◆ What is being asked ◆
What is needed is a word-for-word copy of the listing below, without pictures.

◆ Records supplied ◆
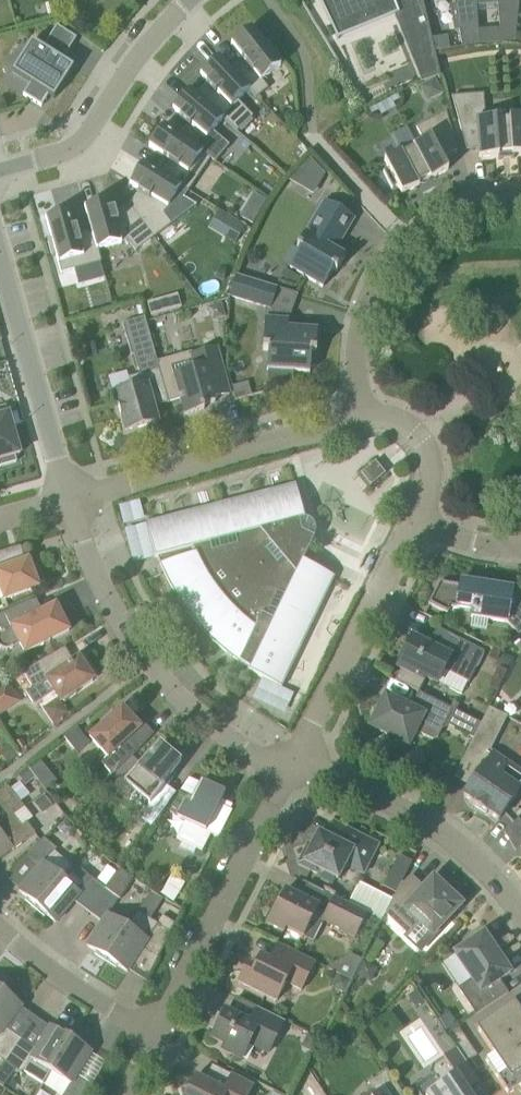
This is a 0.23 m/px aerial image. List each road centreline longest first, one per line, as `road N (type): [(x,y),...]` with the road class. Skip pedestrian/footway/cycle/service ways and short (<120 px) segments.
road 1 (residential): [(286,774),(236,750),(146,661),(69,502)]
road 2 (residential): [(363,416),(69,502)]
road 3 (residential): [(155,1032),(286,774)]
road 4 (residential): [(520,918),(460,848),(414,816),(294,758)]
road 5 (residential): [(294,758),(417,522)]
road 6 (residential): [(0,170),(69,150),(189,0)]
road 7 (residential): [(69,502),(0,264)]
road 8 (residential): [(155,1032),(39,964),(0,928)]
road 9 (residential): [(363,416),(365,317),(406,241)]
road 10 (residential): [(417,522),(433,478),(425,447),(394,418),(363,416)]
road 11 (residential): [(520,200),(471,207),(406,241)]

◆ Problem solution ◆
This is a 0.23 m/px aerial image. List each road centreline longest first, one per line, as `road N (type): [(x,y),...]` with the road class. Skip pedestrian/footway/cycle/service ways and short (<120 px) segments.
road 1 (residential): [(286,774),(236,750),(146,661),(69,502)]
road 2 (residential): [(363,416),(69,502)]
road 3 (residential): [(155,1032),(286,774)]
road 4 (residential): [(520,918),(460,848),(414,816),(294,758)]
road 5 (residential): [(294,758),(417,522)]
road 6 (residential): [(0,170),(69,150),(189,0)]
road 7 (residential): [(69,502),(0,264)]
road 8 (residential): [(155,1032),(39,964),(0,928)]
road 9 (residential): [(363,416),(365,317),(406,241)]
road 10 (residential): [(417,522),(433,478),(425,447),(394,418),(363,416)]
road 11 (residential): [(520,200),(471,207),(406,241)]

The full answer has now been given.